RECORD EXCERPTS:
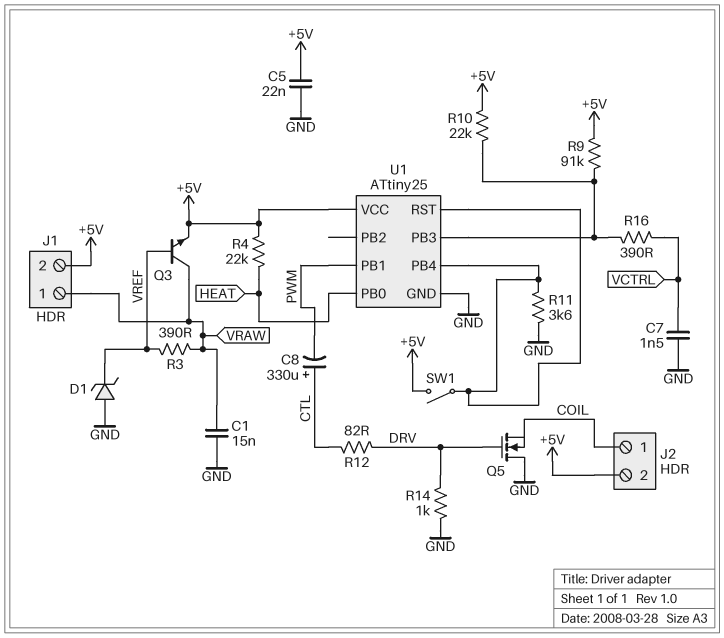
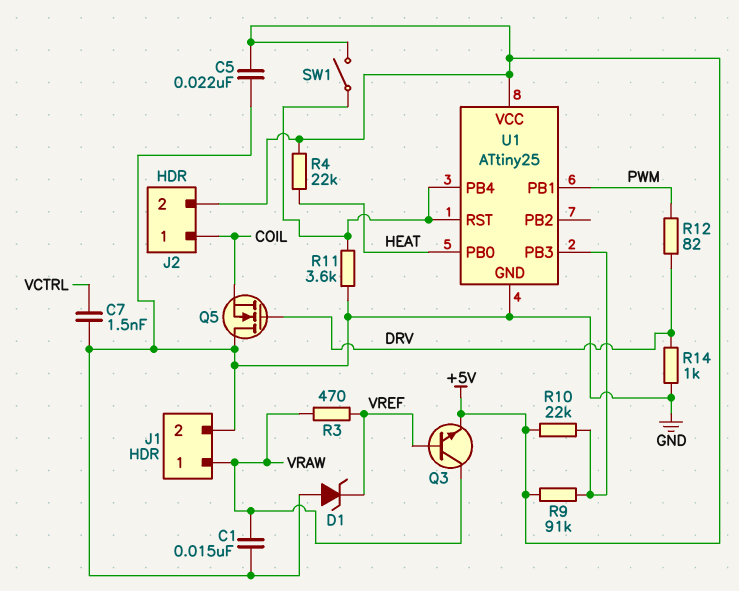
C8: 330uF (plus CTL, minus PWM) -> none
J1 pin 2: +5V -> GND
R3: 390 (VRAW, VREF) -> 470 (VRAW, VREF)
R12: 82 (CTL, DRV) -> 82 (DRV, PWM)
R16: 390 (U1/PB3, VCTRL) -> none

EXERCISE DIRECTIONS: Please set down, with no changes, the line that contains "J1 pin 2: +5V -> GND" and all the lines after it until the entries end; write nothing besides them.

EXERCISE SOLUTION:
J1 pin 2: +5V -> GND
R3: 390 (VRAW, VREF) -> 470 (VRAW, VREF)
R12: 82 (CTL, DRV) -> 82 (DRV, PWM)
R16: 390 (U1/PB3, VCTRL) -> none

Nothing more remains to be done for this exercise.